╭─ Records provided
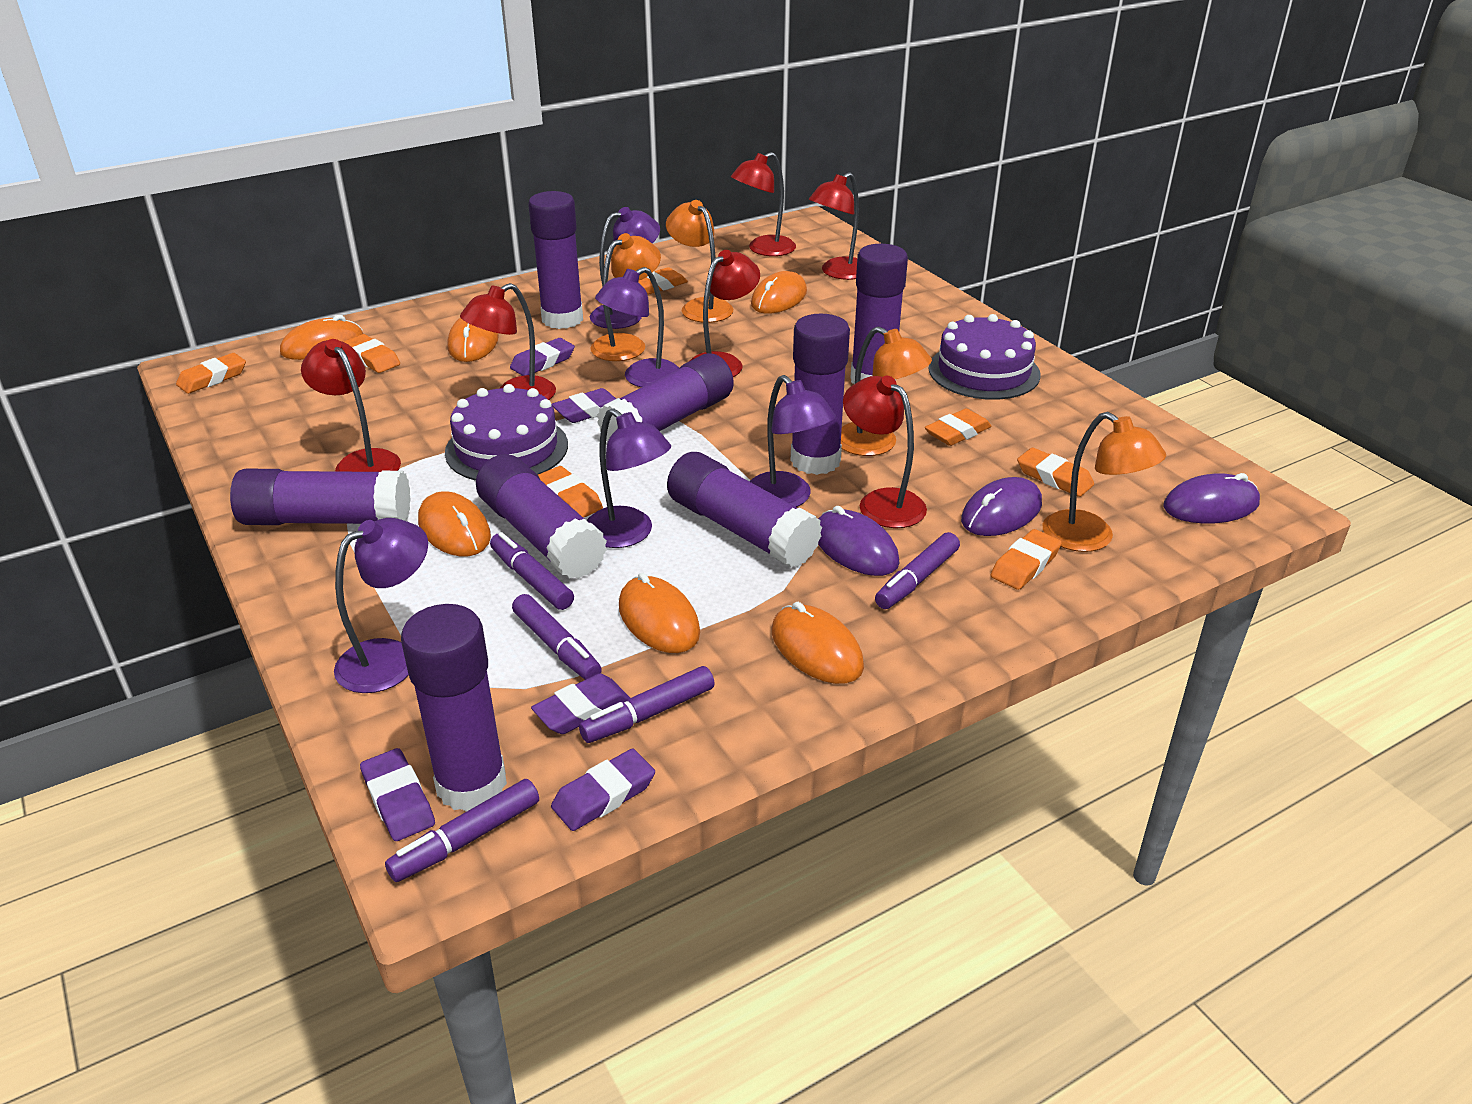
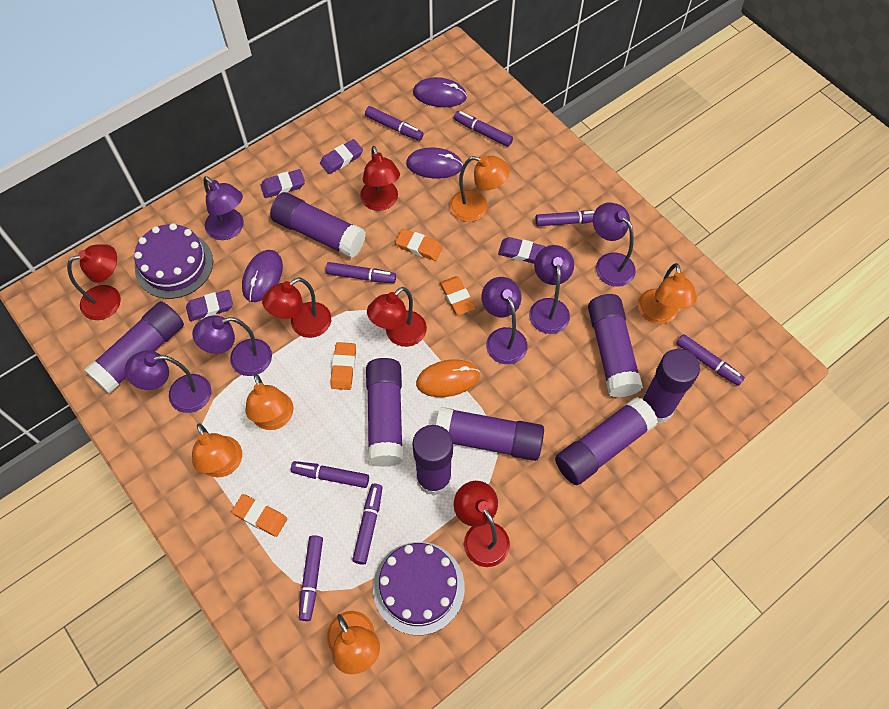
orange eraser: 7 -> 4
orange lamp: 4 -> 5
orange mouse: 6 -> 1
purple eraser: 5 -> 4
purple lamp: 5 -> 6
purple marker: 5 -> 8
red lamp: 6 -> 5

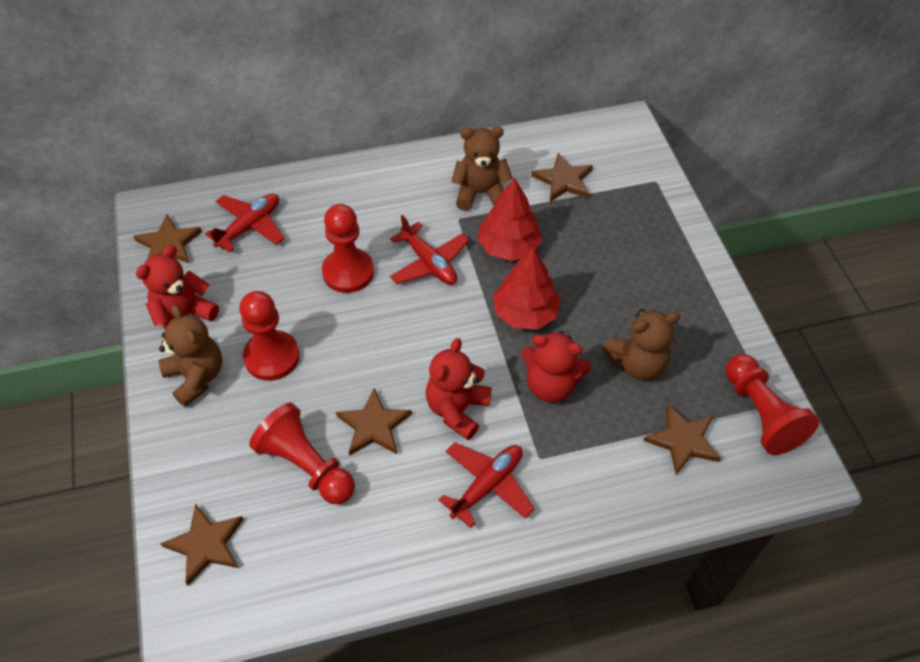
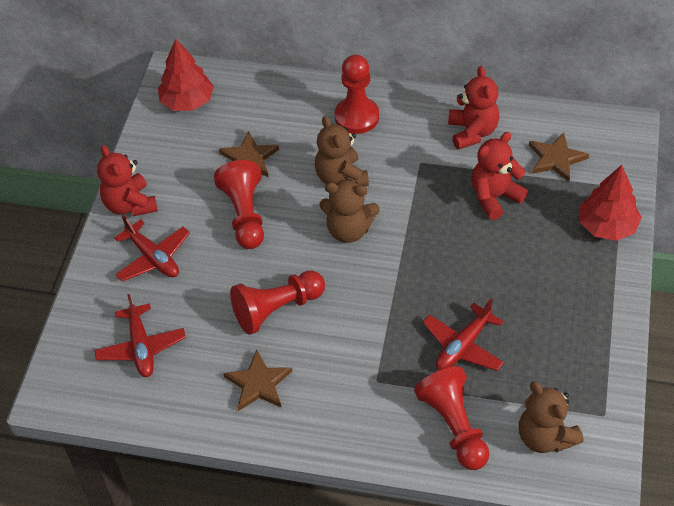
brown star: 5 -> 3

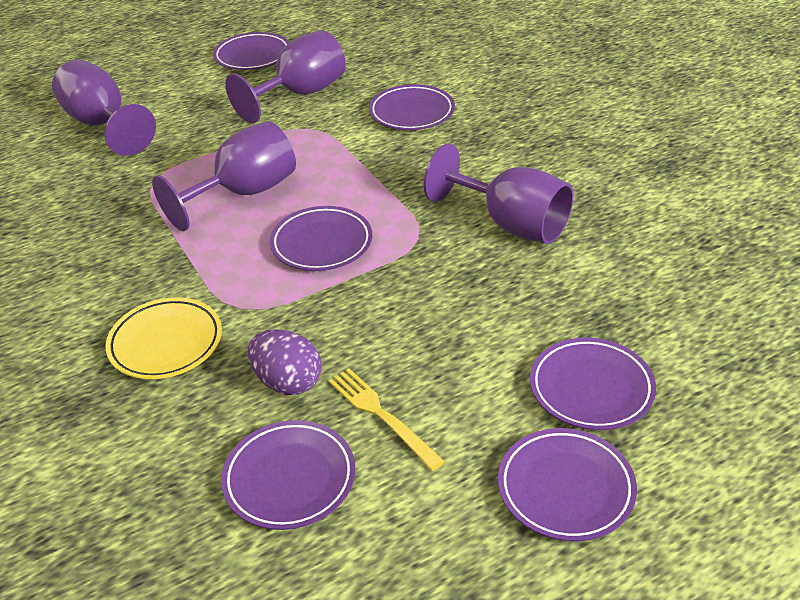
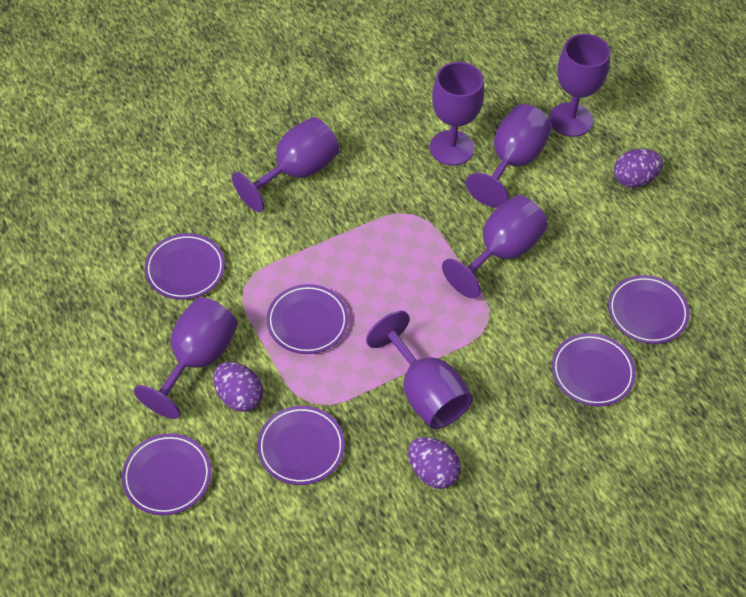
purple egg: 1 -> 3
purple goblet: 4 -> 7
yellow fork: 1 -> 0
yellow plate: 1 -> 0

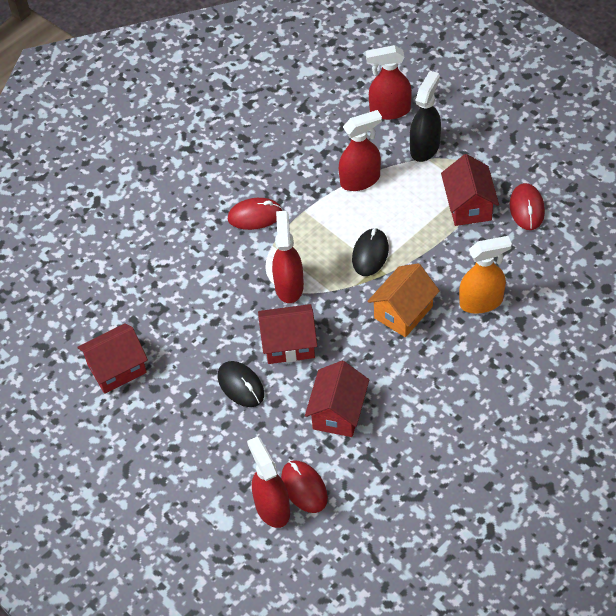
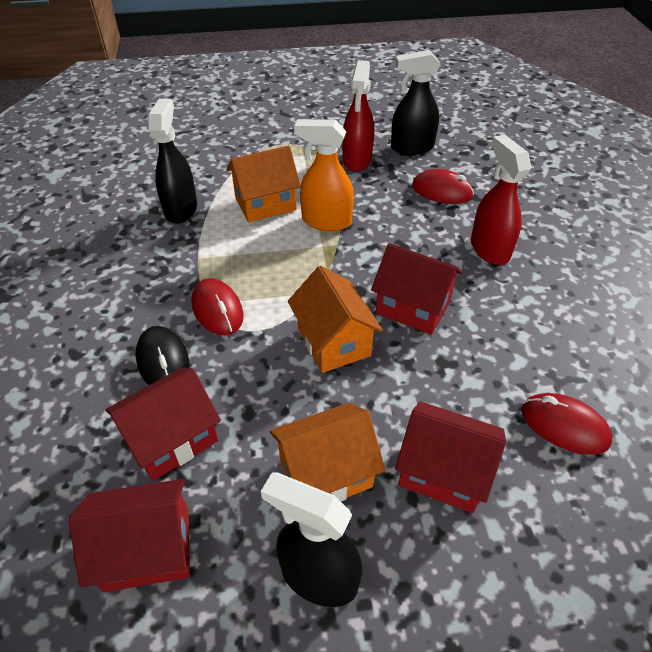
black mouse: 2 -> 1
black spray bottle: 1 -> 3
orange house: 1 -> 3
red spray bottle: 4 -> 2

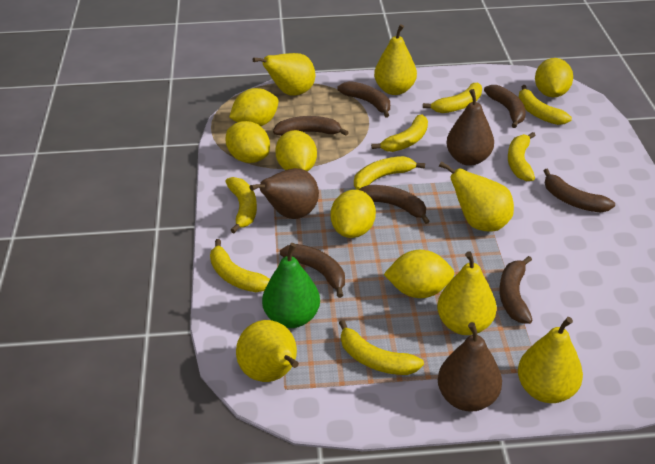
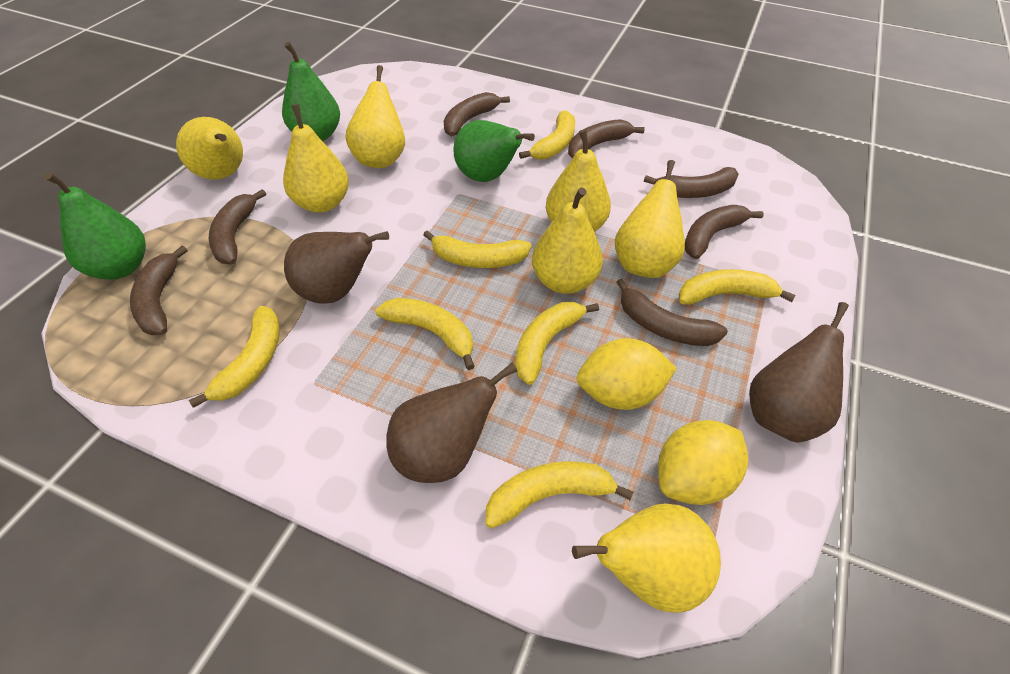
green pear: 1 -> 3
yellow banana: 8 -> 7
yellow lemon: 6 -> 2
yellow pear: 6 -> 7

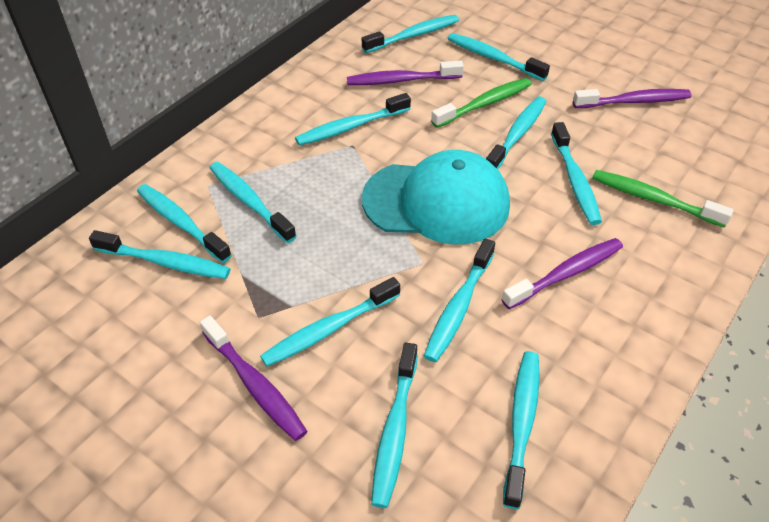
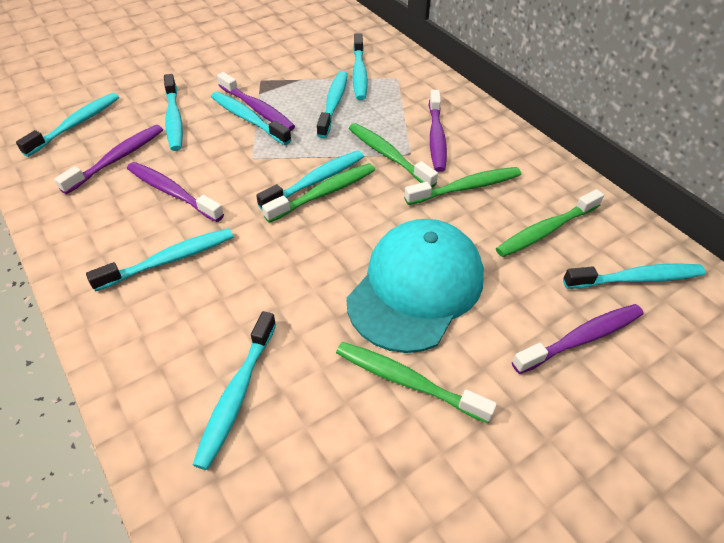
green toothbrush: 2 -> 5
purple toothbrush: 4 -> 5
turquoise toothbrush: 12 -> 9

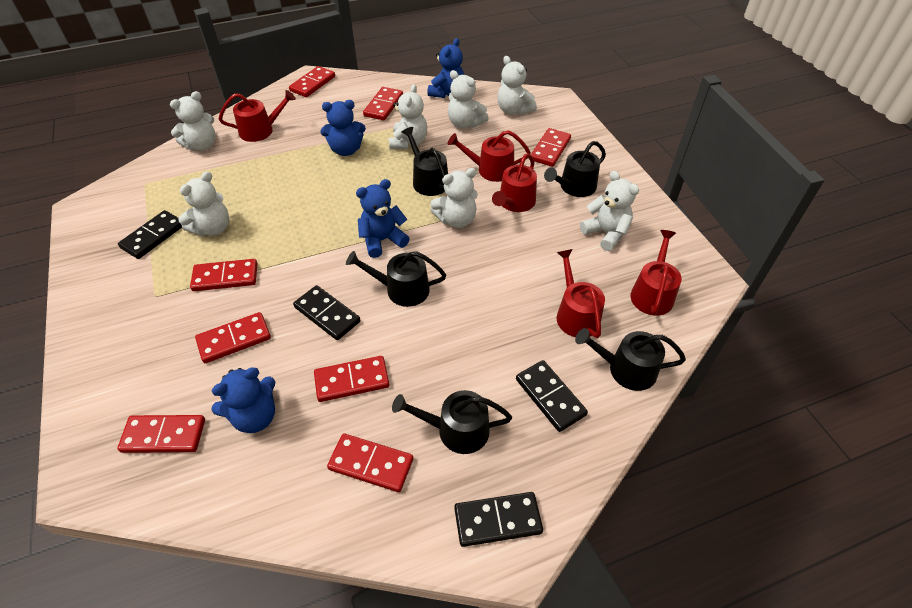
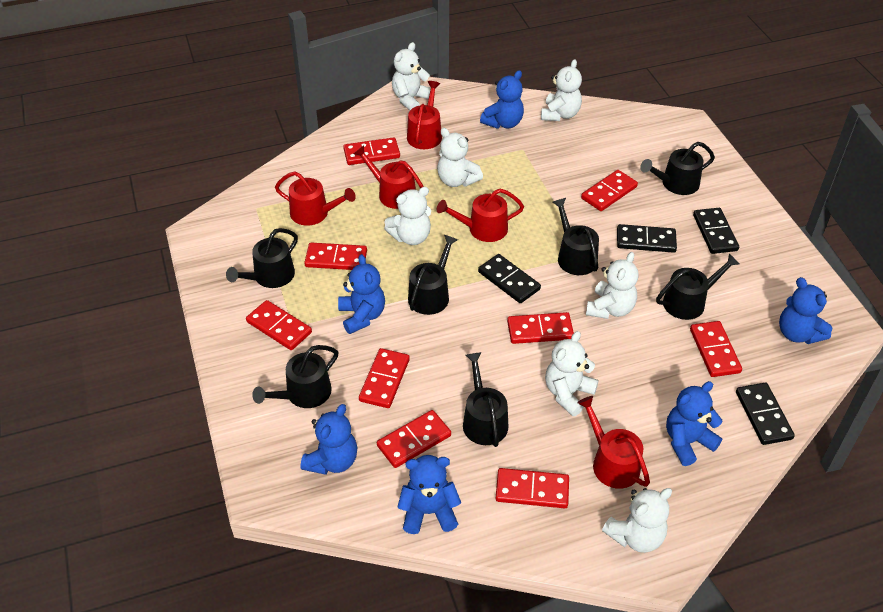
black watering can: 5 -> 7
blue teddy bear: 4 -> 6
red domino: 8 -> 9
╰─
Your objective:
Restate word for word the lines from the one with "turquoise toothbrush: 12 -> 9" to the end of the material, both included. Do not include the pictures.

Written solution:
turquoise toothbrush: 12 -> 9

black watering can: 5 -> 7
blue teddy bear: 4 -> 6
red domino: 8 -> 9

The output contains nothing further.